--- start of Data lines ---
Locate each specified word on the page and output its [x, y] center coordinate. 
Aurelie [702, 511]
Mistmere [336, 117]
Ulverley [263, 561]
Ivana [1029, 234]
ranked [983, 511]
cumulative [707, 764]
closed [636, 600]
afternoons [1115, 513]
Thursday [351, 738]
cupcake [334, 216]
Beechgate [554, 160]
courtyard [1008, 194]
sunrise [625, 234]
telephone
--- end of Data lines ---
** What to do **
Convert the data above into a JSON array of strings, one string per line, leaving out any blank lines.

** Exercise answer **
[
  "Locate each specified word on the page and output its [x, y] center coordinate. ",
  "Aurelie [702, 511]",
  "Mistmere [336, 117]",
  "Ulverley [263, 561]",
  "Ivana [1029, 234]",
  "ranked [983, 511]",
  "cumulative [707, 764]",
  "closed [636, 600]",
  "afternoons [1115, 513]",
  "Thursday [351, 738]",
  "cupcake [334, 216]",
  "Beechgate [554, 160]",
  "courtyard [1008, 194]",
  "sunrise [625, 234]",
  "telephone"
]